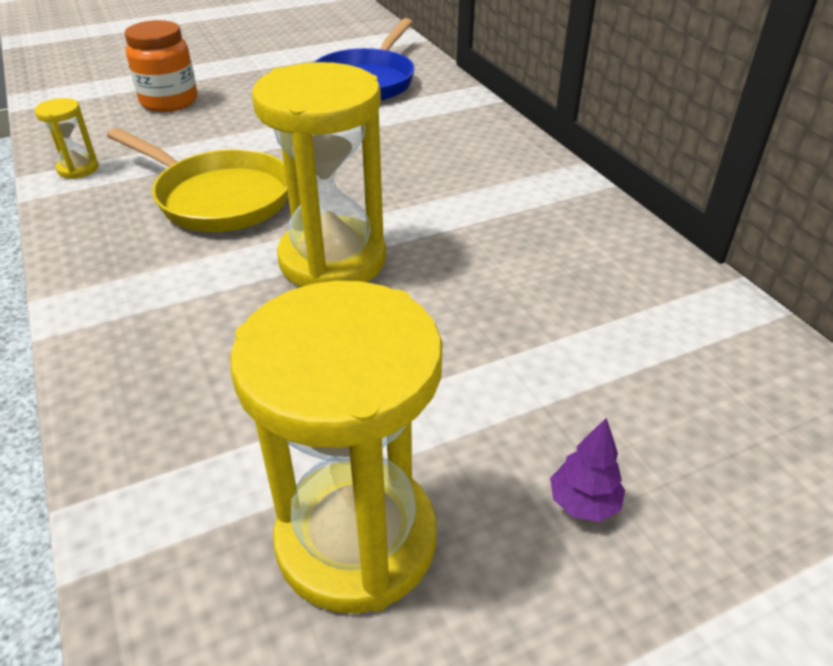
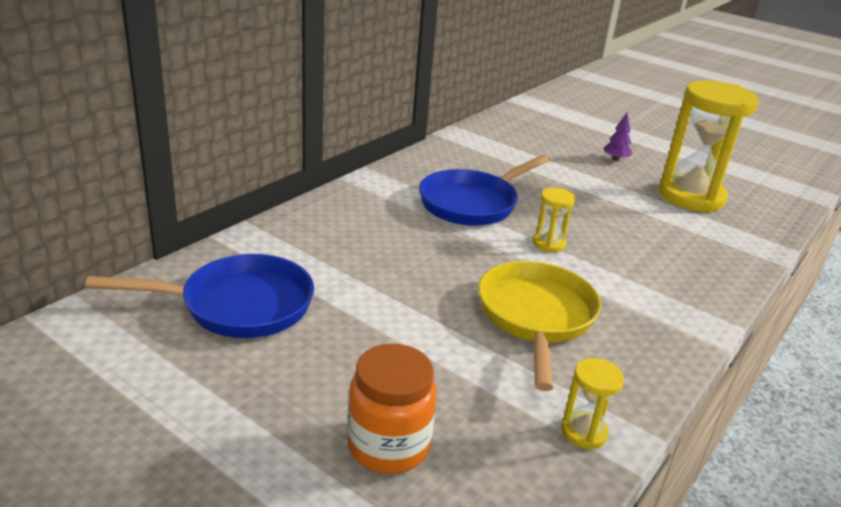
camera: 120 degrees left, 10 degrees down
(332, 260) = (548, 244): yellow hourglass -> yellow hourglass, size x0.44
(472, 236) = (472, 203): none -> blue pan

Exercise: Write the full listing out again with every line unchanged, but include no pictures.

Response for this exercise:
camera: 120 degrees left, 10 degrees down
(332, 260) = (548, 244): yellow hourglass -> yellow hourglass, size x0.44
(472, 236) = (472, 203): none -> blue pan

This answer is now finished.